# Exercise directions
The whole listing needs to be restated word for word.

- - -

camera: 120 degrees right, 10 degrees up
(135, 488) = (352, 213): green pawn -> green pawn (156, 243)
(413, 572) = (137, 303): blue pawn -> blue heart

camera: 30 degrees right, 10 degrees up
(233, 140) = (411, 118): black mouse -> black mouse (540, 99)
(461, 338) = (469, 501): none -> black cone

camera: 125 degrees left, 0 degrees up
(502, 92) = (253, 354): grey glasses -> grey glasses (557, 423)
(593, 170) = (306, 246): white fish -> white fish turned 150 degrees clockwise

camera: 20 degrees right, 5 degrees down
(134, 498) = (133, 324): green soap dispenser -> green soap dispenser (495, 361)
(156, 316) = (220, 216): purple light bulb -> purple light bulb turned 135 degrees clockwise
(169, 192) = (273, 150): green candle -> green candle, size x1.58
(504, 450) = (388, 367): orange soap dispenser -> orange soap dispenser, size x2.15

- - -

# Exercise answer
camera: 120 degrees right, 10 degrees up
(135, 488) = (352, 213): green pawn -> green pawn (156, 243)
(413, 572) = (137, 303): blue pawn -> blue heart

camera: 30 degrees right, 10 degrees up
(233, 140) = (411, 118): black mouse -> black mouse (540, 99)
(461, 338) = (469, 501): none -> black cone

camera: 125 degrees left, 0 degrees up
(502, 92) = (253, 354): grey glasses -> grey glasses (557, 423)
(593, 170) = (306, 246): white fish -> white fish turned 150 degrees clockwise

camera: 20 degrees right, 5 degrees down
(134, 498) = (133, 324): green soap dispenser -> green soap dispenser (495, 361)
(156, 316) = (220, 216): purple light bulb -> purple light bulb turned 135 degrees clockwise
(169, 192) = (273, 150): green candle -> green candle, size x1.58
(504, 450) = (388, 367): orange soap dispenser -> orange soap dispenser, size x2.15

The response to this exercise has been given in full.